» **MATERIALS PROVIDED**
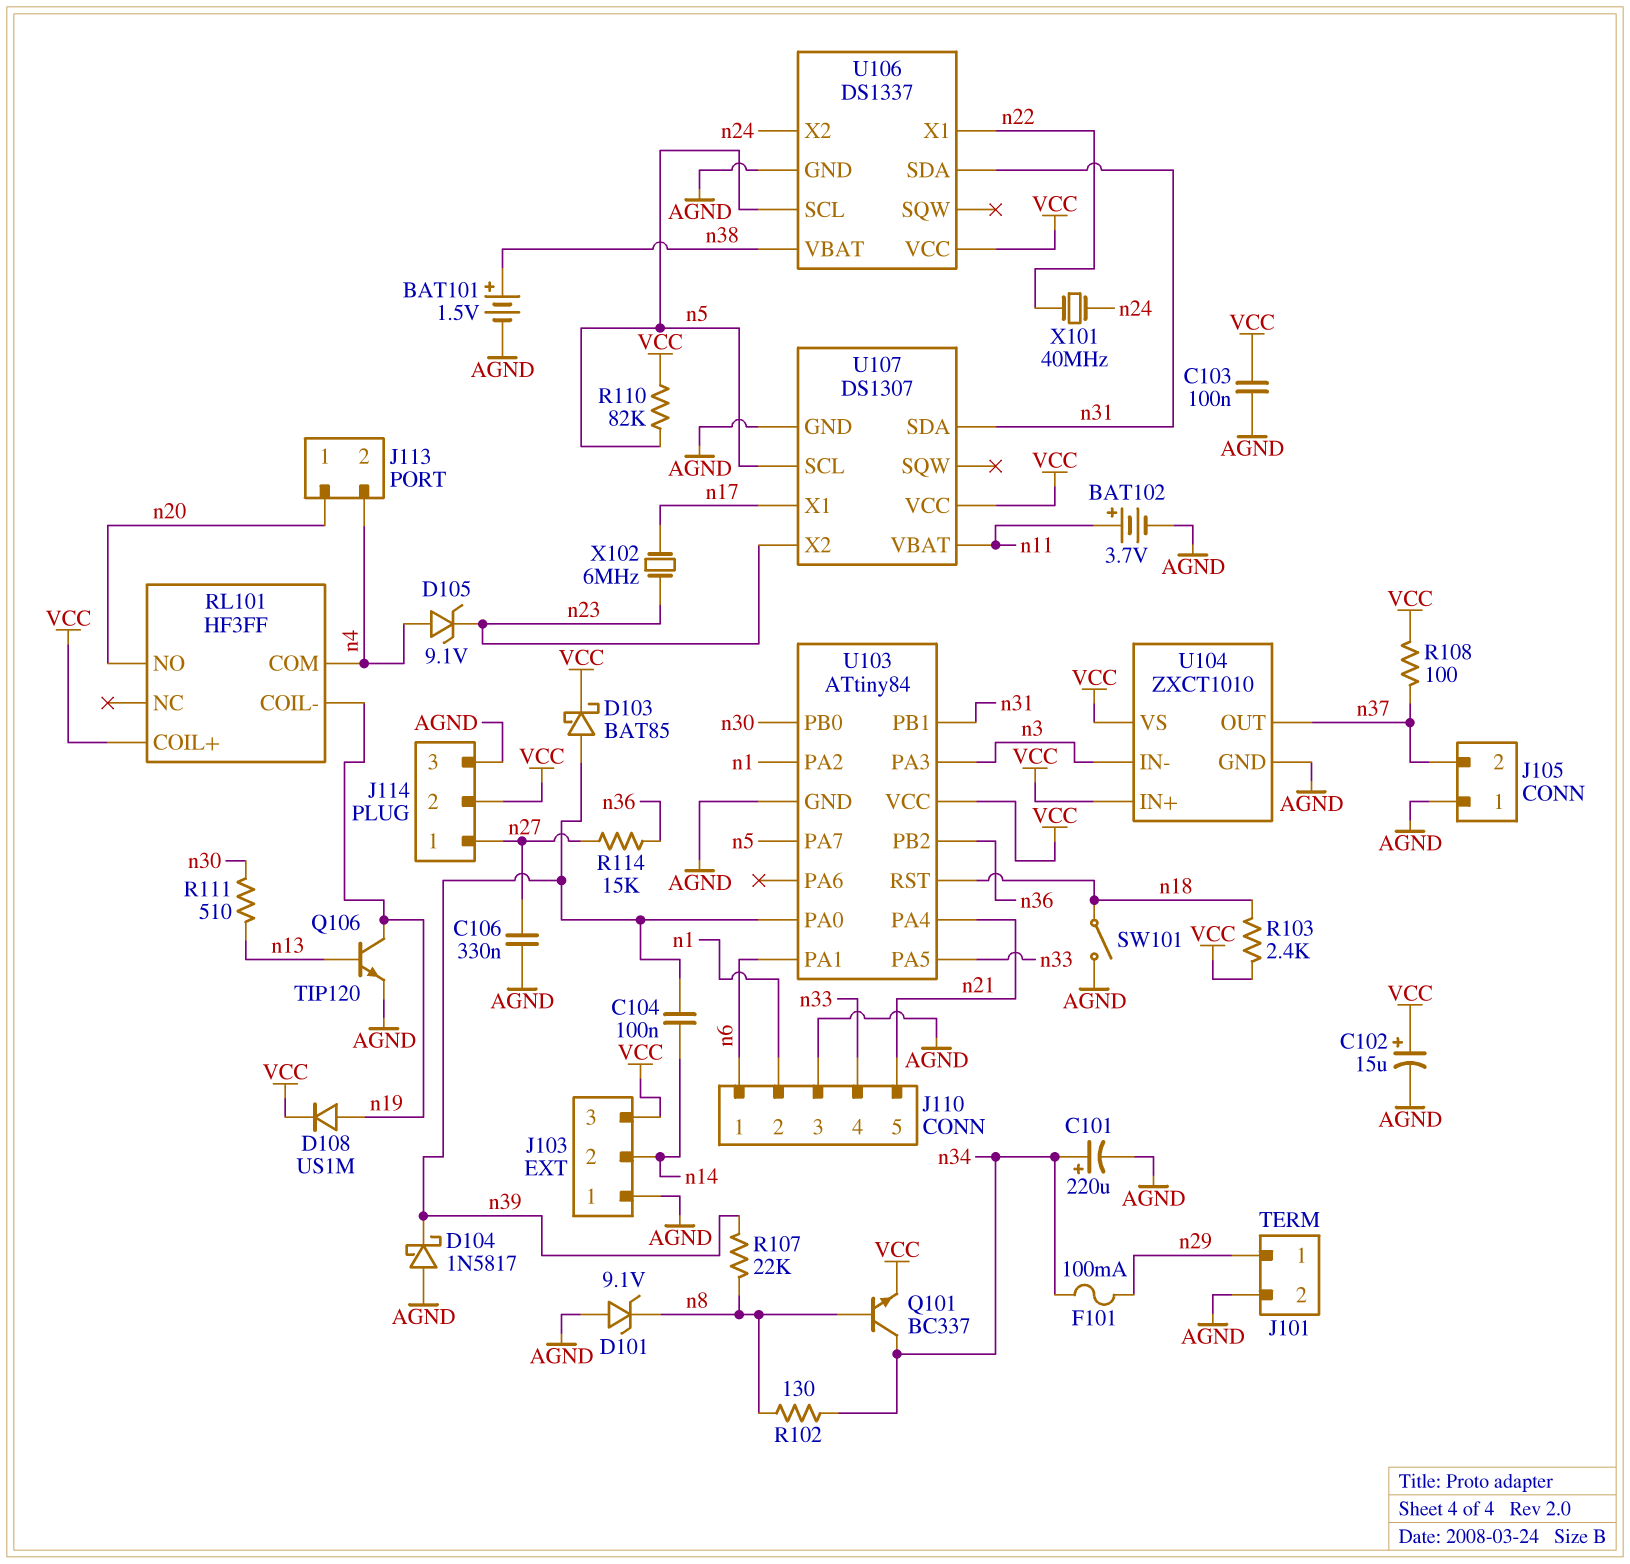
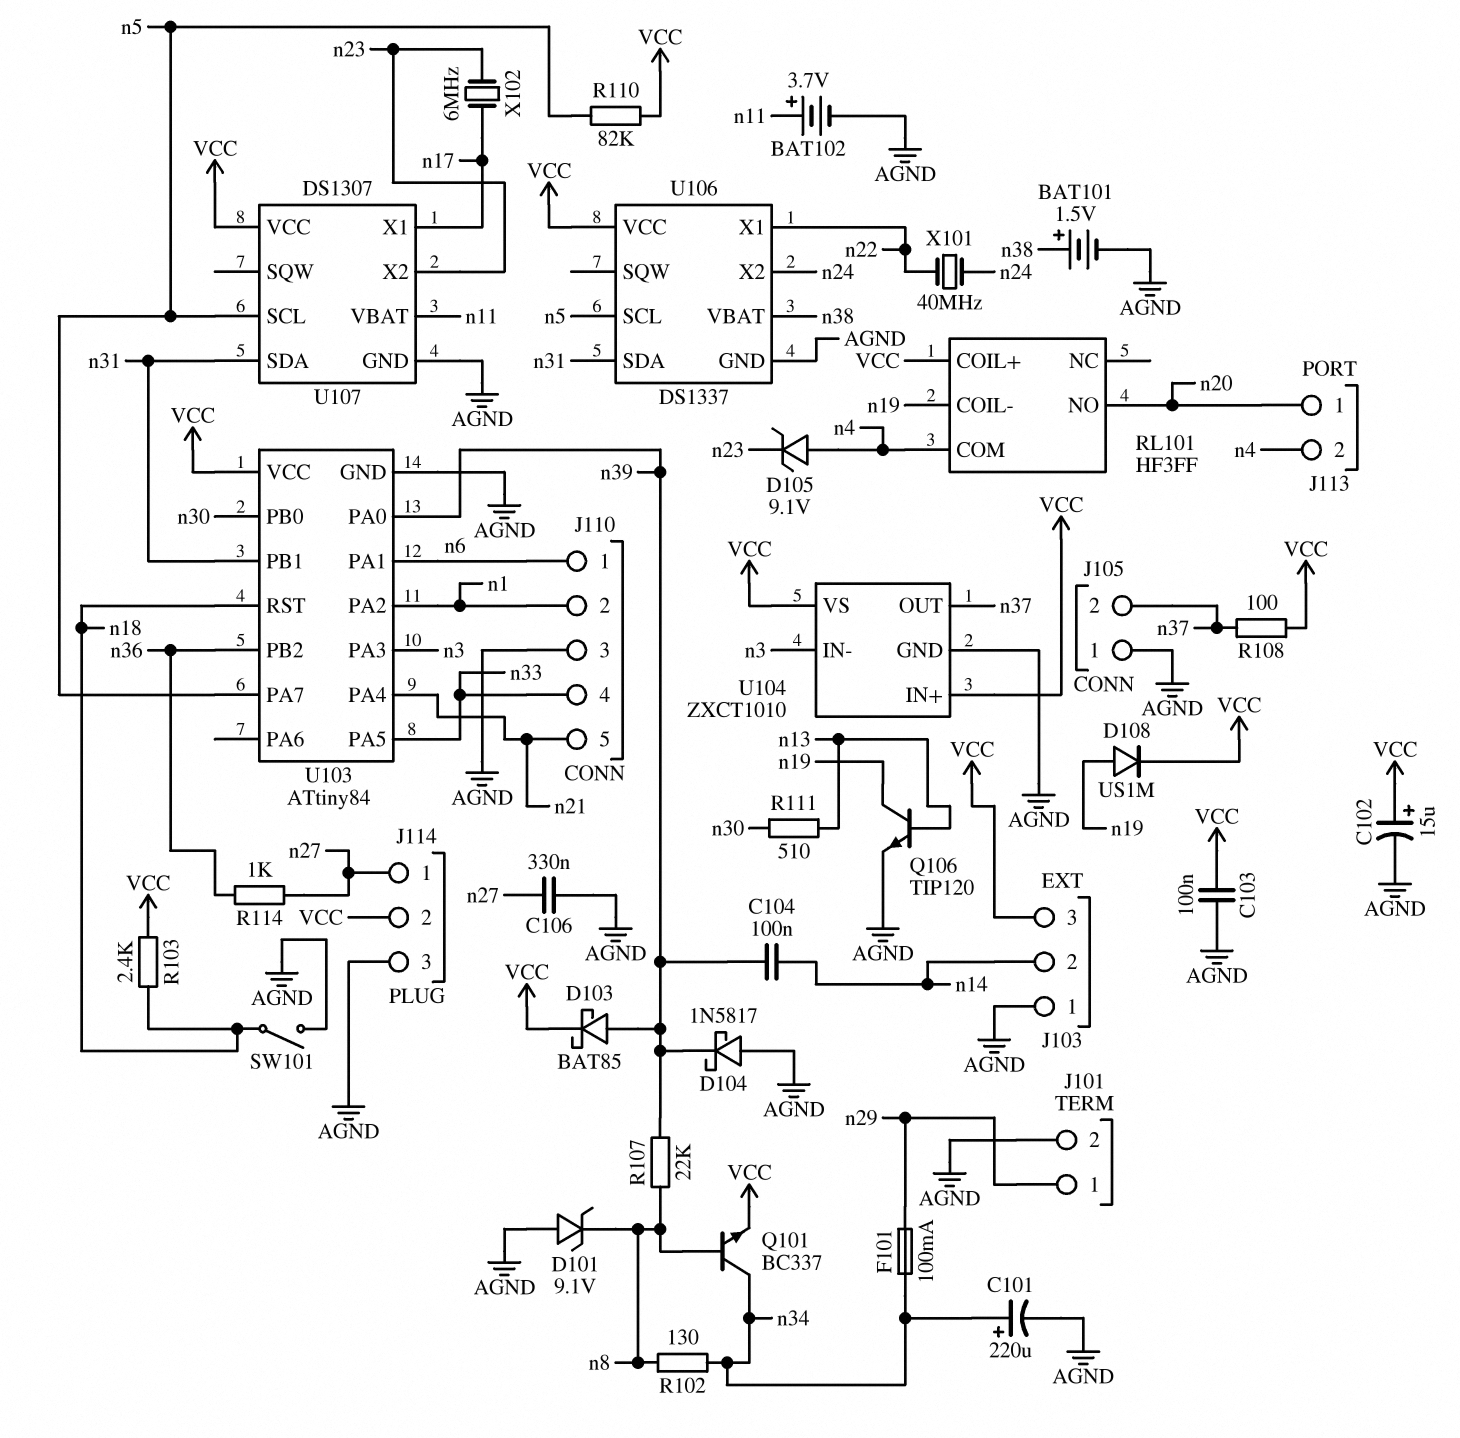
R114: 15k (n27, n36) -> 1k (n27, n36)

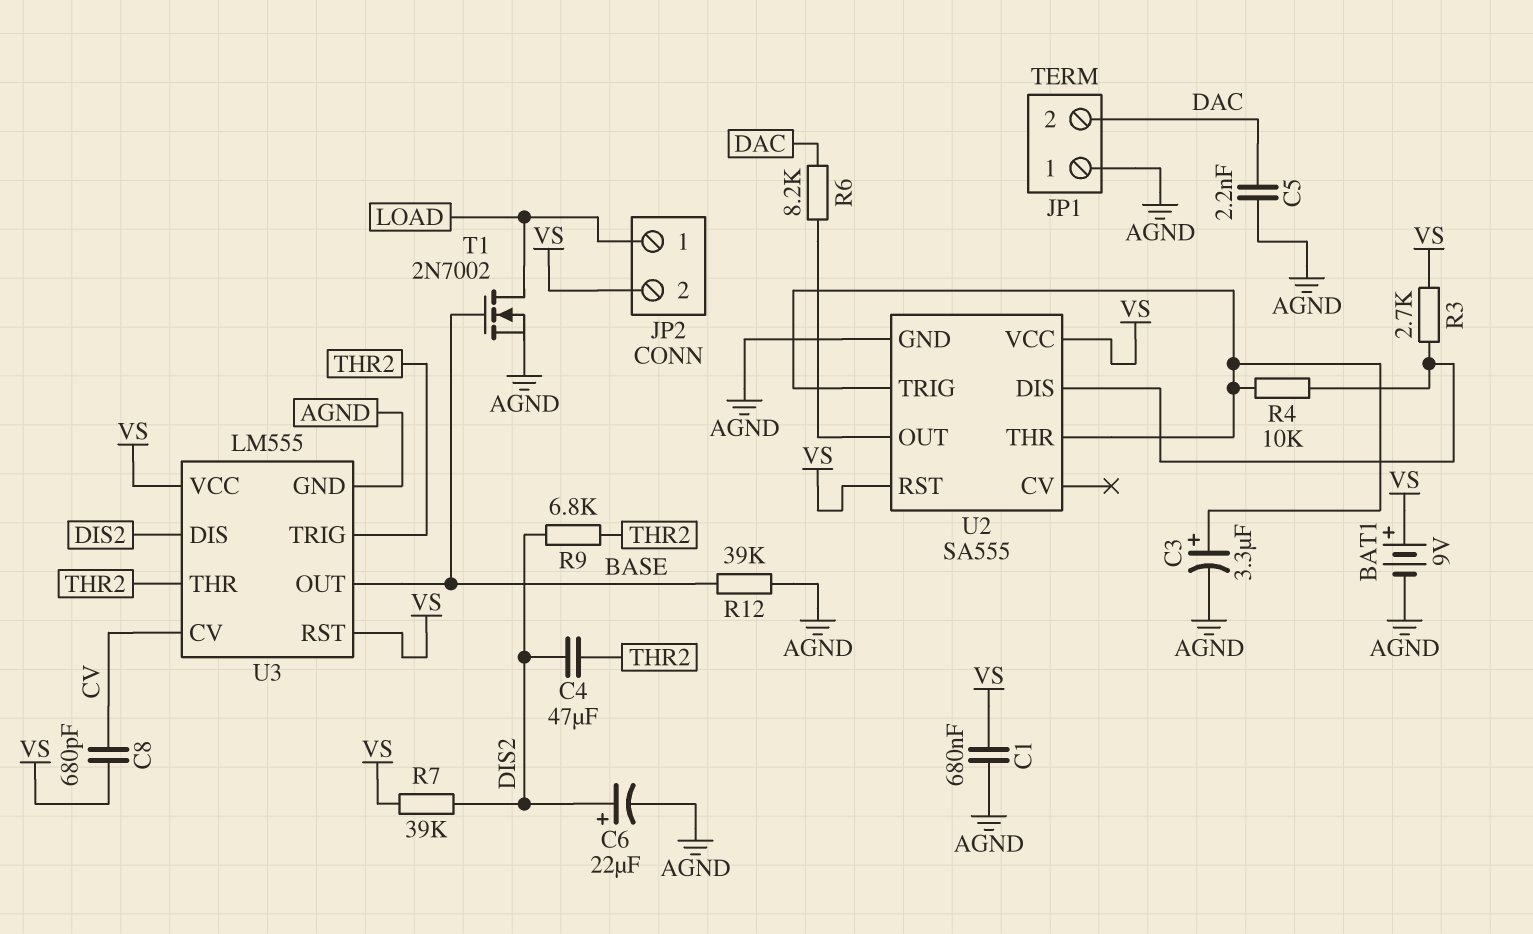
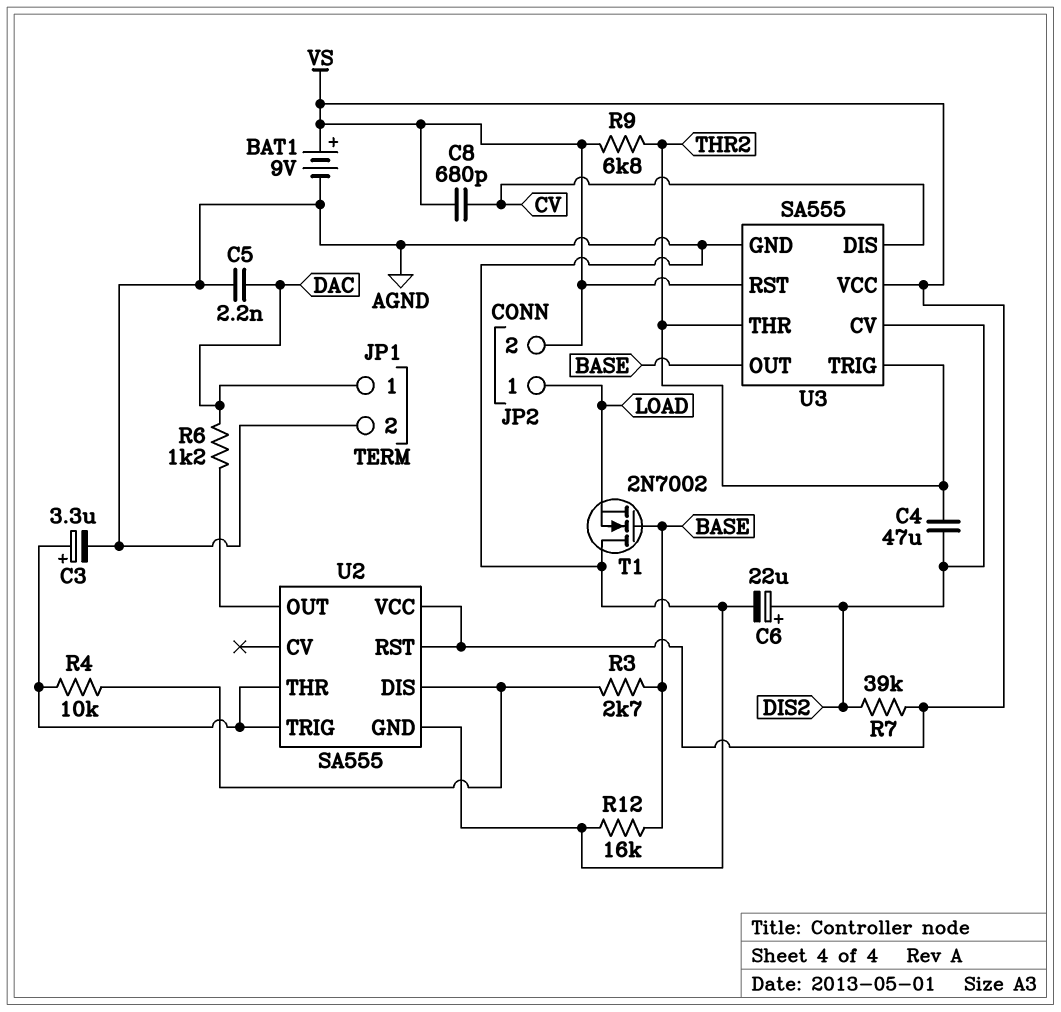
C1: 680nF (AGND, VS) -> none
JP1 pin 1: AGND -> DAC
JP1 pin 2: DAC -> AGND
R3: 2.7k (U2/DIS, VS) -> 2.7k (BASE, U2/DIS)
R6: 8.2k (DAC, U2/OUT) -> 1.2k (DAC, U2/OUT)
R9: 6.8k (DIS2, THR2) -> 6.8k (THR2, VS)
R12: 39k (AGND, BASE) -> 16k (AGND, BASE)
T1: NMOS 2N7002 (G BASE, D LOAD, S AGND) -> NMOS 2N7002 (G BASE, D AGND, S LOAD)
U3: LM555 -> SA555
U3 pin CV: CV -> DIS2
U3 pin DIS: DIS2 -> CV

» **YOUR TASK**
Once you reach the line that contains "R12: 39k (AGND, BASE) -> 16k (AGND, BASE)", print it and every line after it exactly as written, stopping at the last line of the records and adding nothing.

» **RESPONSE BOX**
R12: 39k (AGND, BASE) -> 16k (AGND, BASE)
T1: NMOS 2N7002 (G BASE, D LOAD, S AGND) -> NMOS 2N7002 (G BASE, D AGND, S LOAD)
U3: LM555 -> SA555
U3 pin CV: CV -> DIS2
U3 pin DIS: DIS2 -> CV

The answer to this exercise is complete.